Two-dimensional motion records:
= = = =
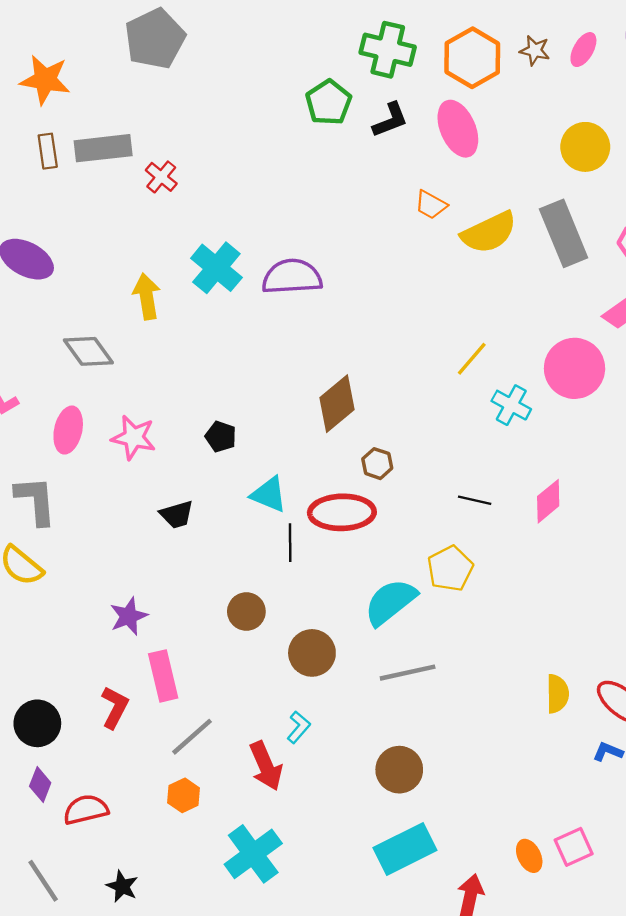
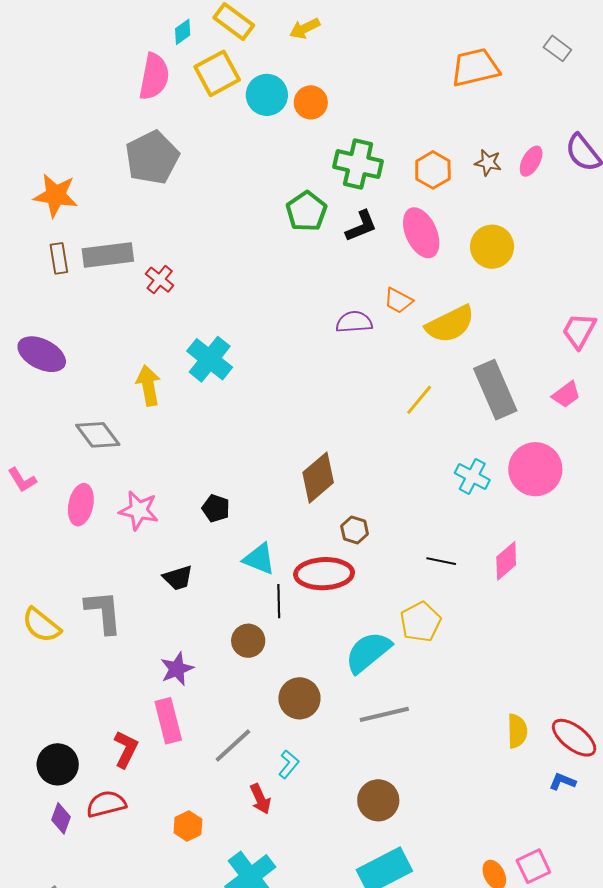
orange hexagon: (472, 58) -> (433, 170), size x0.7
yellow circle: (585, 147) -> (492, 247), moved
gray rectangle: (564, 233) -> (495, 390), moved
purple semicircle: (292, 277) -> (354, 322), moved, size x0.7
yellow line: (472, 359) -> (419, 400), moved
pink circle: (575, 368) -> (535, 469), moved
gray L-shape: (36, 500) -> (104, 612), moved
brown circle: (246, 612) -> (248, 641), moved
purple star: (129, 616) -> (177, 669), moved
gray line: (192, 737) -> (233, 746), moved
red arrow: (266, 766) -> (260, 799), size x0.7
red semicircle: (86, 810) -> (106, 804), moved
= = = =
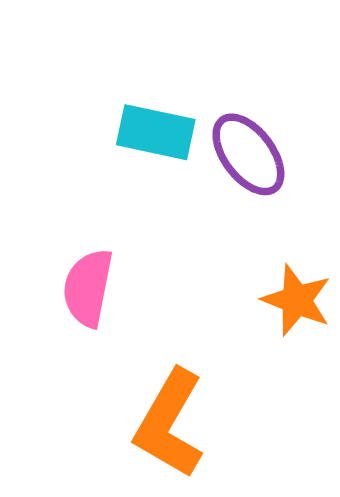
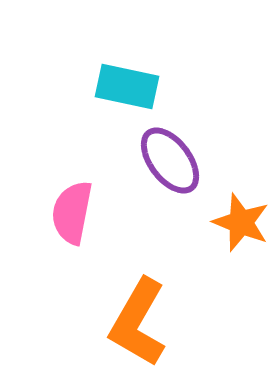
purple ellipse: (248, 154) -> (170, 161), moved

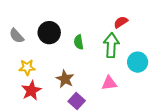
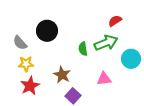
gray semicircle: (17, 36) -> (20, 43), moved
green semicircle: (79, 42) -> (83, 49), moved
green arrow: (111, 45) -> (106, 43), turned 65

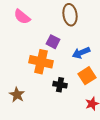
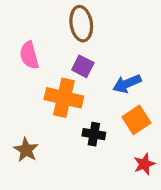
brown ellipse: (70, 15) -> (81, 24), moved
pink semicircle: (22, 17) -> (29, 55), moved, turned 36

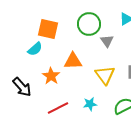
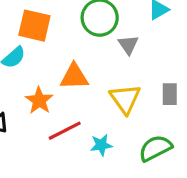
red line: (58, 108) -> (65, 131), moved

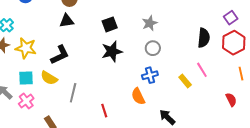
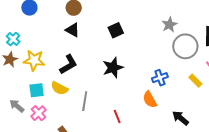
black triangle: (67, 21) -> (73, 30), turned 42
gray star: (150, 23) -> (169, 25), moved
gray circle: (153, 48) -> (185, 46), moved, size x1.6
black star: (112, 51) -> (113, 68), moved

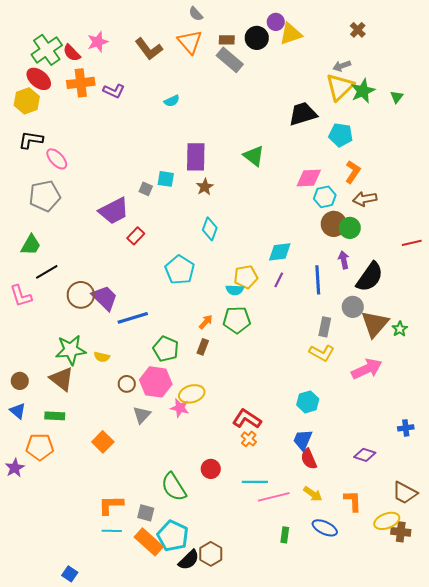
= = = =
WORK INSTRUCTION: From the entries above, restate word for word the lines from the line containing "orange hexagon: (472, 58)" to the line containing "red semicircle: (86, 810)", both ends included, and nothing more.

RESPONSE:
orange hexagon: (472, 58) -> (433, 170), size x0.7
yellow circle: (585, 147) -> (492, 247), moved
gray rectangle: (564, 233) -> (495, 390), moved
purple semicircle: (292, 277) -> (354, 322), moved, size x0.7
yellow line: (472, 359) -> (419, 400), moved
pink circle: (575, 368) -> (535, 469), moved
gray L-shape: (36, 500) -> (104, 612), moved
brown circle: (246, 612) -> (248, 641), moved
purple star: (129, 616) -> (177, 669), moved
gray line: (192, 737) -> (233, 746), moved
red arrow: (266, 766) -> (260, 799), size x0.7
red semicircle: (86, 810) -> (106, 804), moved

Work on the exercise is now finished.